▸ **Work required**
Transcribe the lines starting with the line containing "Question: Considering the relative" and going on through the end of the records, both ends included, reproducing them exactly.

━━━━━ Records to process ━━━━━

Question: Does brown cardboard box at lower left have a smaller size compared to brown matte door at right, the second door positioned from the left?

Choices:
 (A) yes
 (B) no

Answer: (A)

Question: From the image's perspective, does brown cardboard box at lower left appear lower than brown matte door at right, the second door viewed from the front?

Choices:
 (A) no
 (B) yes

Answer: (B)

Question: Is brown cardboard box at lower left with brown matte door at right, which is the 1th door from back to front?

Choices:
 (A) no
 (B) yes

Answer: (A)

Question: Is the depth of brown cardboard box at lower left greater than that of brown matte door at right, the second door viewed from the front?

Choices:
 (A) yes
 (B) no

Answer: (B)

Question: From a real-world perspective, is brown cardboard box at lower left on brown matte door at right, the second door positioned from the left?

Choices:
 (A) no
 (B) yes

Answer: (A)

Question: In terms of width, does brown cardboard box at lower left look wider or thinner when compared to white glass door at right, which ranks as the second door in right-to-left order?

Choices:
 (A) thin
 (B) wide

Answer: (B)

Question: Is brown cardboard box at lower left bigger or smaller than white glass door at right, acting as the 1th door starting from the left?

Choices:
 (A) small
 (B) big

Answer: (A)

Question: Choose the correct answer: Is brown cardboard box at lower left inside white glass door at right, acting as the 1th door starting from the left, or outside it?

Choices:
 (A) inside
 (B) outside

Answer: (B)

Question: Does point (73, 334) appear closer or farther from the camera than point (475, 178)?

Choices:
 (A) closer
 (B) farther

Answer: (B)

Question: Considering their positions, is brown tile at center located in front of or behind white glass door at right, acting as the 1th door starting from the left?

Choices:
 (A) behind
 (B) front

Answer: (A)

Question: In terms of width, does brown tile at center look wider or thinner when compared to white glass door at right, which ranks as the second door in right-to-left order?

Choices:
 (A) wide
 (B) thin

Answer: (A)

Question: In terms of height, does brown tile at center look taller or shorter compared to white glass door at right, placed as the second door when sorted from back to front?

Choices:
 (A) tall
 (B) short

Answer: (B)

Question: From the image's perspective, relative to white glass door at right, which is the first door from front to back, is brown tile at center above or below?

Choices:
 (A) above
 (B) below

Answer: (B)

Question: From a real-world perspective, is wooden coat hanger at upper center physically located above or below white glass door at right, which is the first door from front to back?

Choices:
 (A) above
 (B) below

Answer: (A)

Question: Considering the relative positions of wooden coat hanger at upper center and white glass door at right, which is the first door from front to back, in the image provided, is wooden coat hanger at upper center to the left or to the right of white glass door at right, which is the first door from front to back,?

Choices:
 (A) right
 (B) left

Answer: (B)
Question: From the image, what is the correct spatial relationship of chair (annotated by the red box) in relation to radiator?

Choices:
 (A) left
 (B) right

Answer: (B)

━━━━━

▸ **Answer below**
Question: Considering the relative positions of wooden coat hanger at upper center and white glass door at right, which is the first door from front to back, in the image provided, is wooden coat hanger at upper center to the left or to the right of white glass door at right, which is the first door from front to back,?

Choices:
 (A) right
 (B) left

Answer: (B)
Question: From the image, what is the correct spatial relationship of chair (annotated by the red box) in relation to radiator?

Choices:
 (A) left
 (B) right

Answer: (B)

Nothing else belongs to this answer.